RECORDS SUPPLIED:
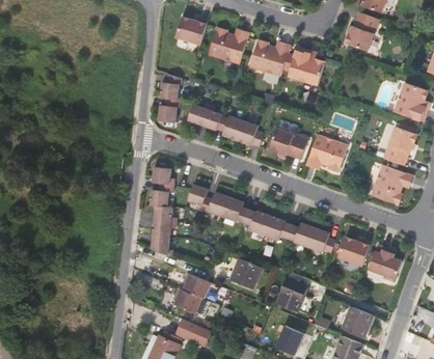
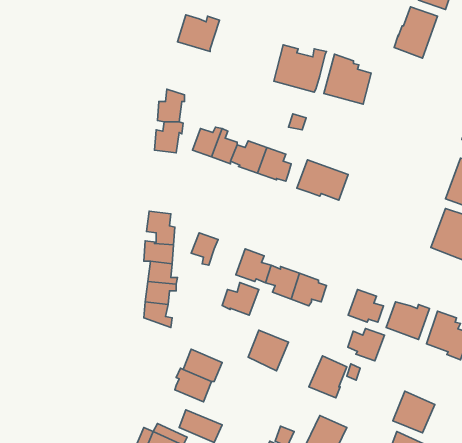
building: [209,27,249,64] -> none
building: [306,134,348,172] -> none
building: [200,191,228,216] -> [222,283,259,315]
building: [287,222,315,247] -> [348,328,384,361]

==

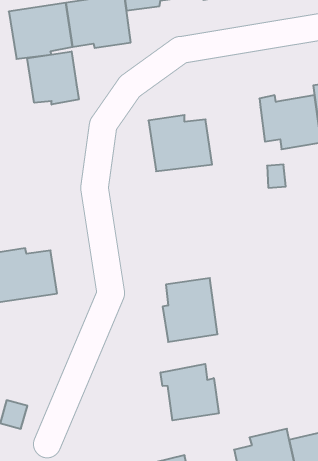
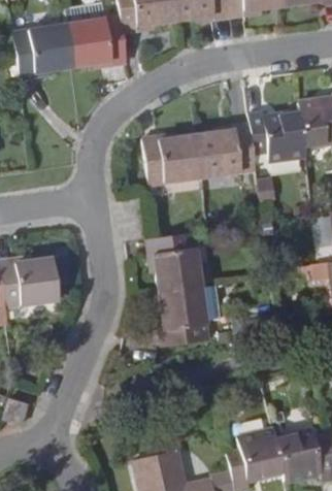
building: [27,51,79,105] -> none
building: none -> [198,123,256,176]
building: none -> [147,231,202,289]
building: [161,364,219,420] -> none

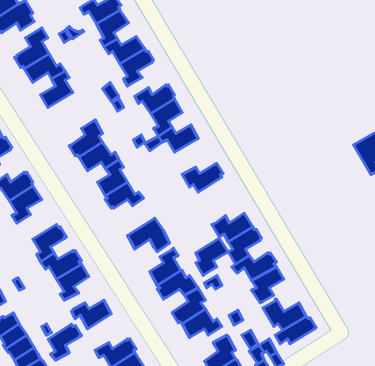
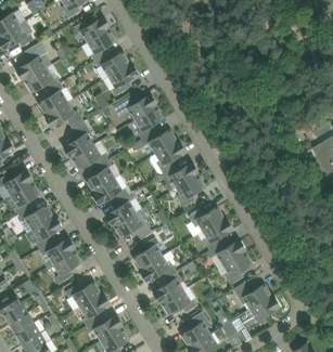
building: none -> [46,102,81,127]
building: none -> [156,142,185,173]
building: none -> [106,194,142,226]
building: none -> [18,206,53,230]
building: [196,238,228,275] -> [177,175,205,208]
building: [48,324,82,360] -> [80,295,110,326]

WORK INSTRUCTION:
Within the listing above, the range opens at the line with "building: [209,27,249,64] -> none" and closes at the line with "building: [287,222,315,247] ->". Reproduce exactly the lines of that range, including both ends.

YOUR SOLUTION:
building: [209,27,249,64] -> none
building: [306,134,348,172] -> none
building: [200,191,228,216] -> [222,283,259,315]
building: [287,222,315,247] -> [348,328,384,361]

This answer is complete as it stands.